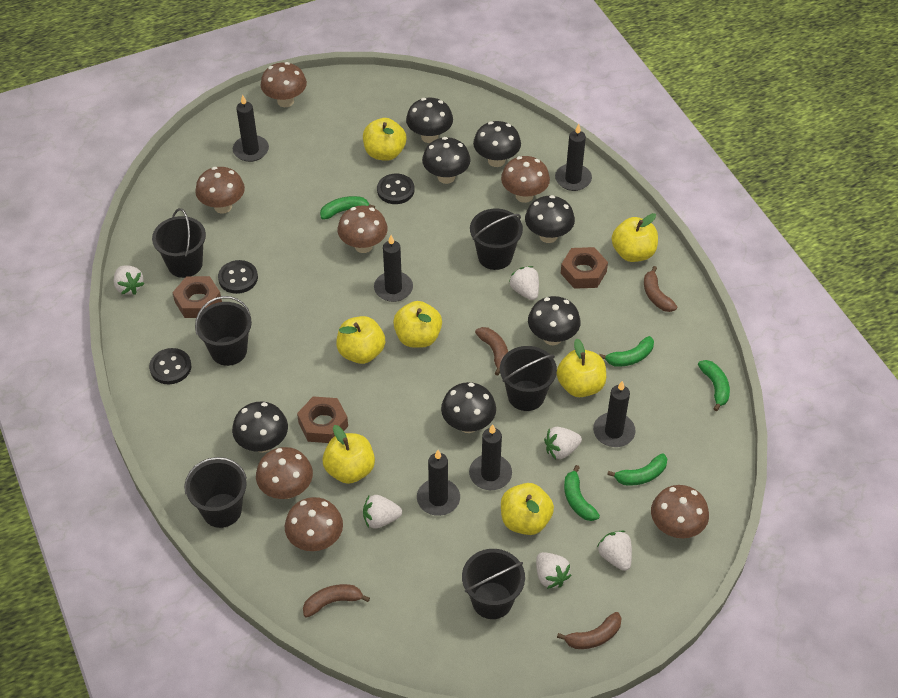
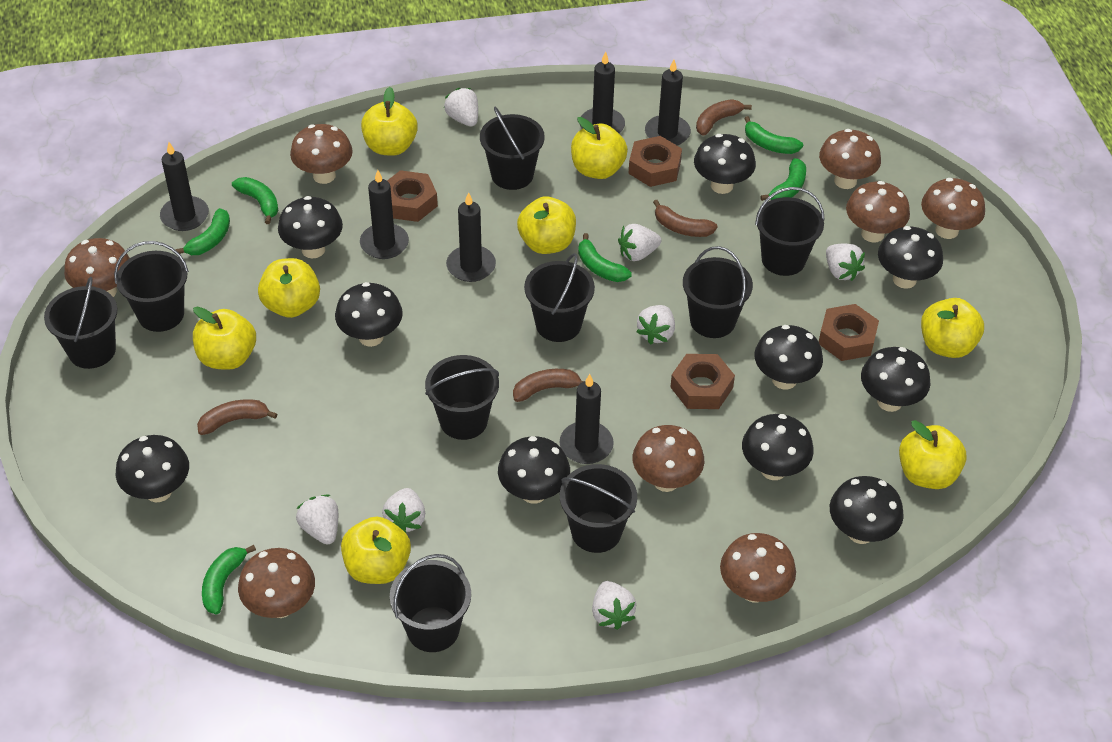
black bucket: 6 -> 9
black button: 3 -> 0
black mushroom: 7 -> 10
brown mushroom: 7 -> 8
brown nut: 3 -> 4
green banana: 5 -> 6
white strawberry: 6 -> 7
yellow apple: 7 -> 8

========

Exercise instructions:
Would you copy out every line of the data above exactly, minus the pictures?

Solution:
black bucket: 6 -> 9
black button: 3 -> 0
black mushroom: 7 -> 10
brown mushroom: 7 -> 8
brown nut: 3 -> 4
green banana: 5 -> 6
white strawberry: 6 -> 7
yellow apple: 7 -> 8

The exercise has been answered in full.